Items listed in a dataset
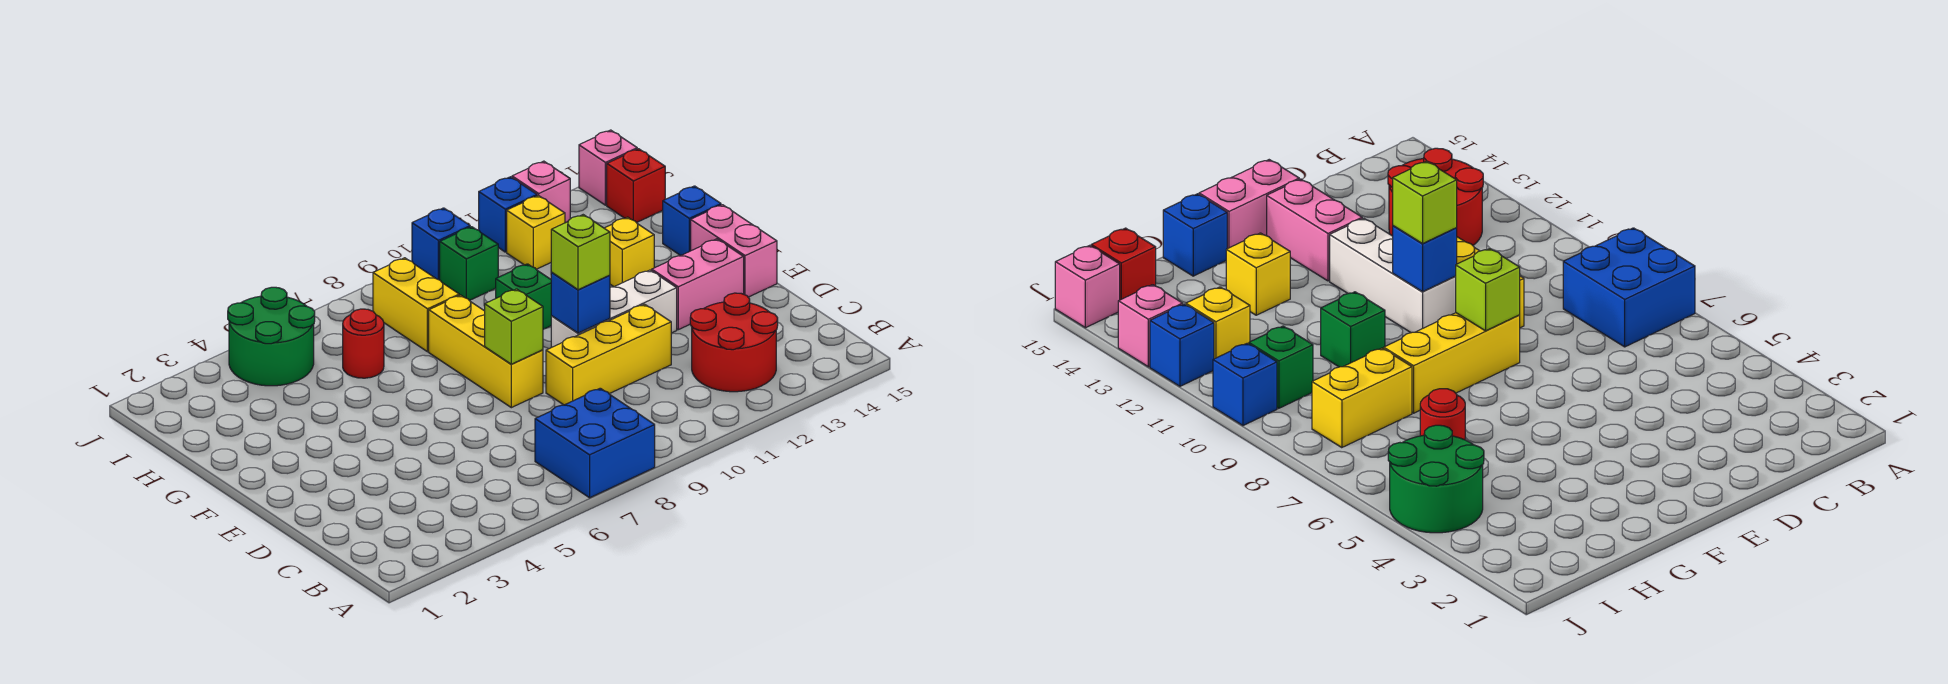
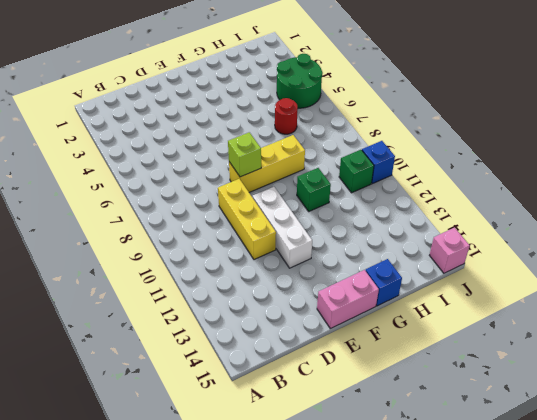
none -> blue brick A7:B8 level 1
none -> red round brick B12:C13 level 1
none -> pink brick E13:E14 level 1

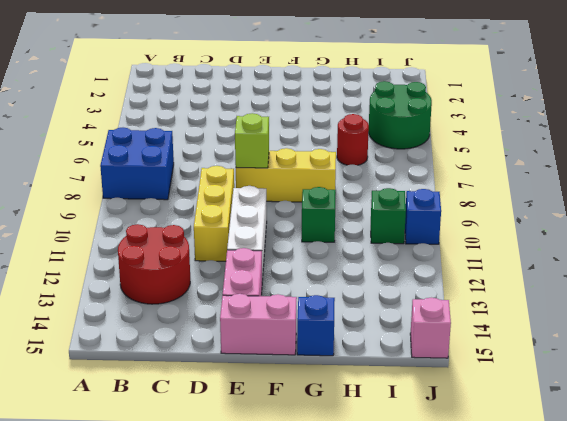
none -> yellow brick G13 level 1
none -> yellow brick H8:I8 level 1
none -> yellow brick I12 level 1

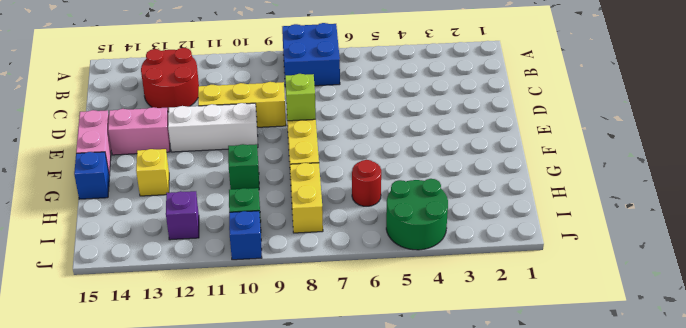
purple brick I12 level 1 -> yellow brick I12 level 1
none -> red brick I15 level 1
none -> blue brick J12 level 1
none -> pink brick J13 level 1

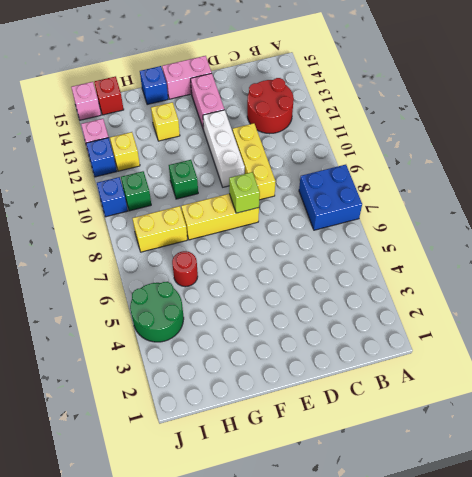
none -> blue brick E10 level 2
none -> lime brick E10 level 3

*ACTIVITY*: What lines of the preceding data include the string "none"? Pull them out.

*SOLVED EXERCISE*:
none -> blue brick A7:B8 level 1
none -> red round brick B12:C13 level 1
none -> pink brick E13:E14 level 1
none -> yellow brick G13 level 1
none -> yellow brick H8:I8 level 1
none -> yellow brick I12 level 1
none -> red brick I15 level 1
none -> blue brick J12 level 1
none -> pink brick J13 level 1
none -> blue brick E10 level 2
none -> lime brick E10 level 3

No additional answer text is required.